(Records from a data source)

################

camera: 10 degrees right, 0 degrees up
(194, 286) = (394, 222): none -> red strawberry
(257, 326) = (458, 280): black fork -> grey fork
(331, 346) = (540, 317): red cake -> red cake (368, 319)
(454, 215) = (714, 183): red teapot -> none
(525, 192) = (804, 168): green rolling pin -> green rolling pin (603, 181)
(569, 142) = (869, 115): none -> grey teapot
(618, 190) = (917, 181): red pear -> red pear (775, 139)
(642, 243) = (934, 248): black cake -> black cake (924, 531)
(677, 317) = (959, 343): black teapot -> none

################

Could you reproduce every record exactly as shown above?

camera: 10 degrees right, 0 degrees up
(194, 286) = (394, 222): none -> red strawberry
(257, 326) = (458, 280): black fork -> grey fork
(331, 346) = (540, 317): red cake -> red cake (368, 319)
(454, 215) = (714, 183): red teapot -> none
(525, 192) = (804, 168): green rolling pin -> green rolling pin (603, 181)
(569, 142) = (869, 115): none -> grey teapot
(618, 190) = (917, 181): red pear -> red pear (775, 139)
(642, 243) = (934, 248): black cake -> black cake (924, 531)
(677, 317) = (959, 343): black teapot -> none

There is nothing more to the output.